**Task objective**. Leave out the pictures and output exactly the lines below from the one with "none -> brown slope I4:I5 level 1 top 4" down to the one with "none -> brown plate K6:L6 level 1", both of them included.
----------
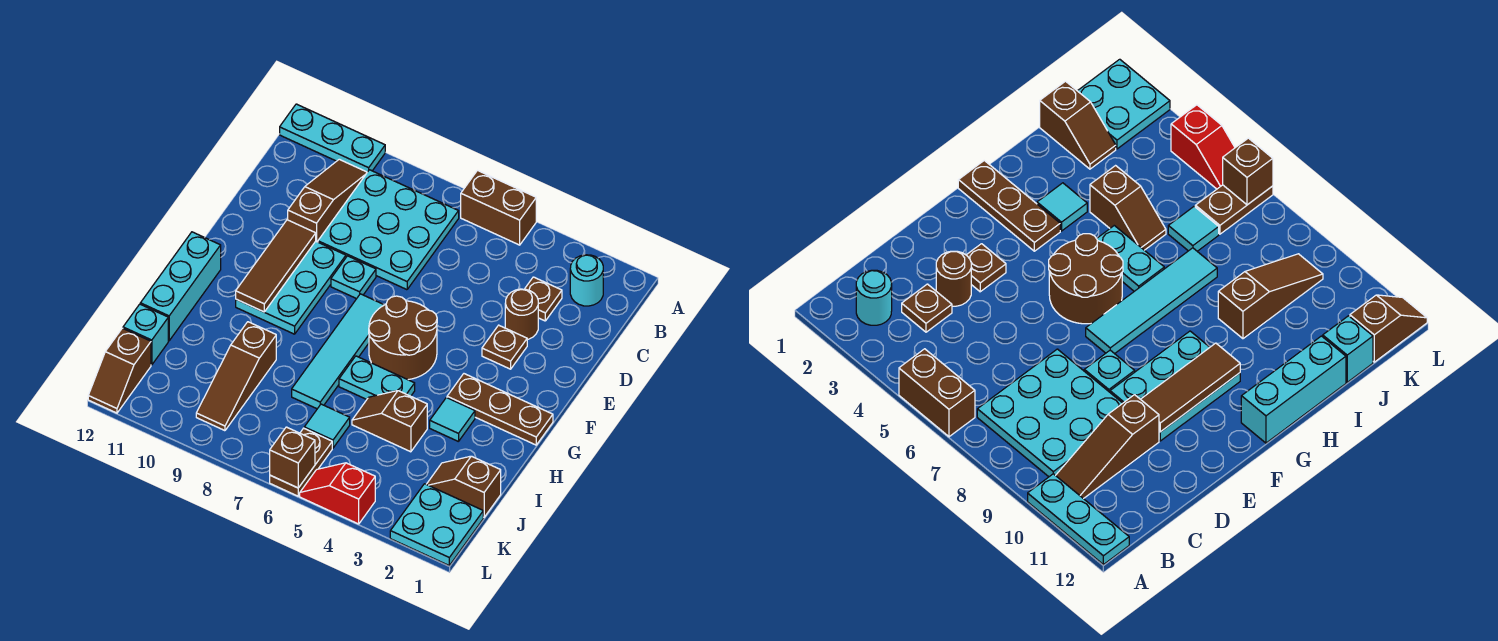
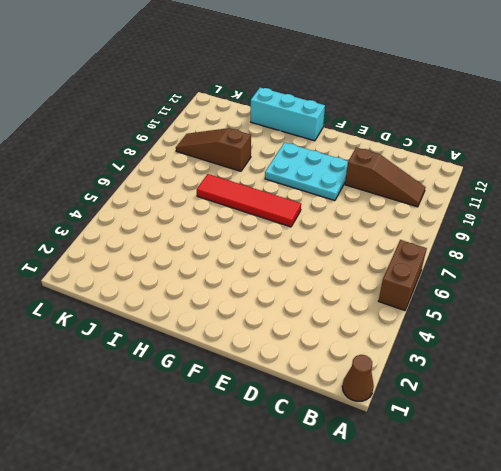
brown cone A1 level 1 -> none
red tile F7:I7 level 1 -> cyan tile F7:I7 level 1
none -> cyan plate A10:A12 level 1
none -> cyan round brick B2 level 1
none -> cyan plate B7:D9 level 1

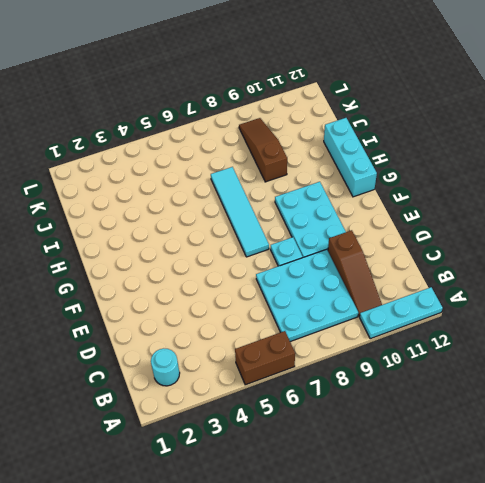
none -> brown plate C3 level 1
none -> brown round brick D3 level 1
none -> brown plate E3 level 1

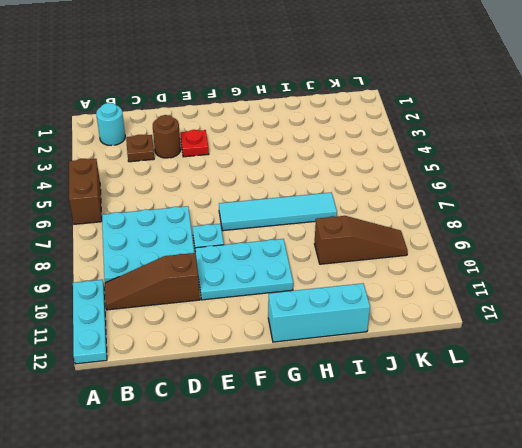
red plate E3 level 1 -> brown plate E3 level 1
none -> brown round brick F5:G6 level 1
none -> brown plate G1:G3 level 1
none -> cyan tile H3 level 1

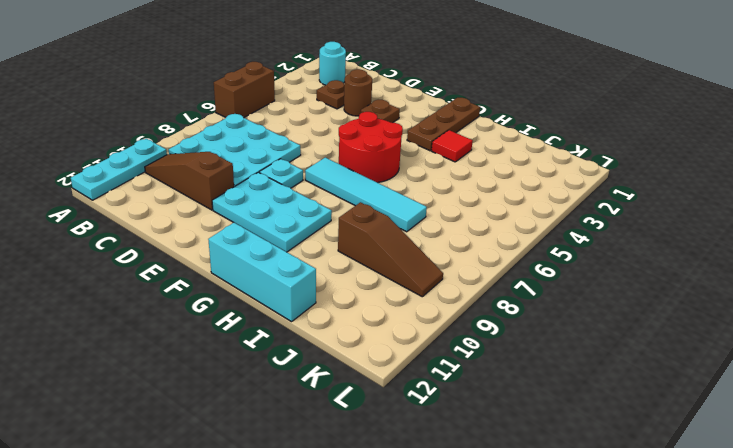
red round brick F5:G6 level 1 -> brown round brick F5:G6 level 1
red tile H3 level 1 -> cyan tile H3 level 1
none -> cyan plate H5:H6 level 1
none -> brown slope I4:I5 level 1 top 4
none -> brown slope J1:J2 level 1 top 1

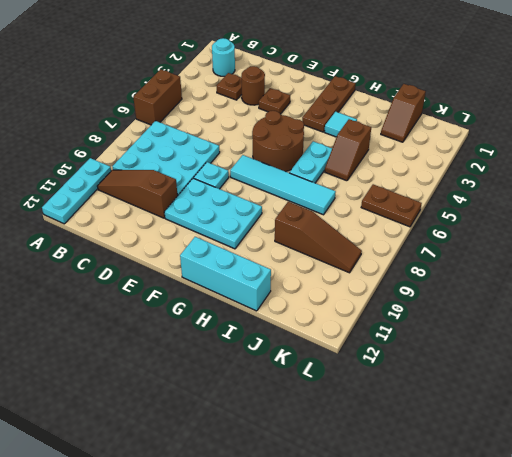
none -> cyan tile J6 level 1
none -> cyan brick J12 level 1
none -> cyan plate K1:L2 level 1

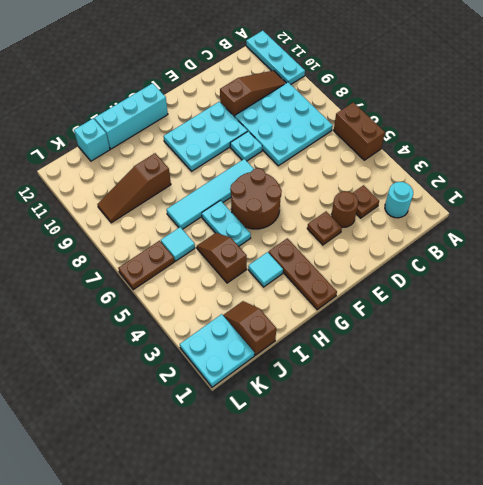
none -> brown slope K12:L12 level 1 top K
none -> red slope L4:L5 level 1 top 4
none -> brown tile E10:G10 level 2

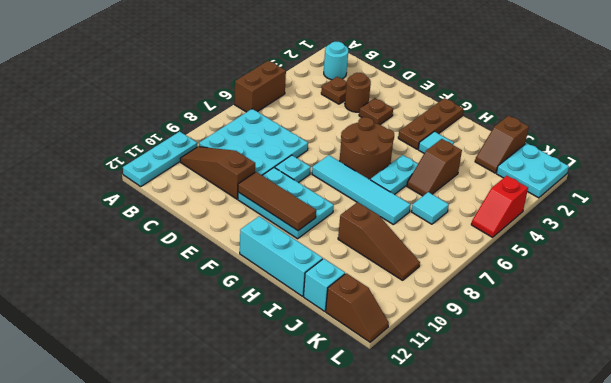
none -> brown plate K6:L6 level 1
none -> brown brick L6 level 2

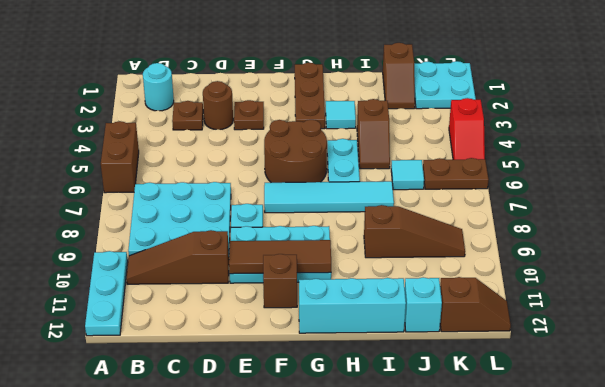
brown brick F11 level 1 -> brown brick L6 level 2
----------
**Reply**.
none -> brown slope I4:I5 level 1 top 4
none -> brown slope J1:J2 level 1 top 1

none -> cyan tile J6 level 1
none -> cyan brick J12 level 1
none -> cyan plate K1:L2 level 1

none -> brown slope K12:L12 level 1 top K
none -> red slope L4:L5 level 1 top 4
none -> brown tile E10:G10 level 2

none -> brown plate K6:L6 level 1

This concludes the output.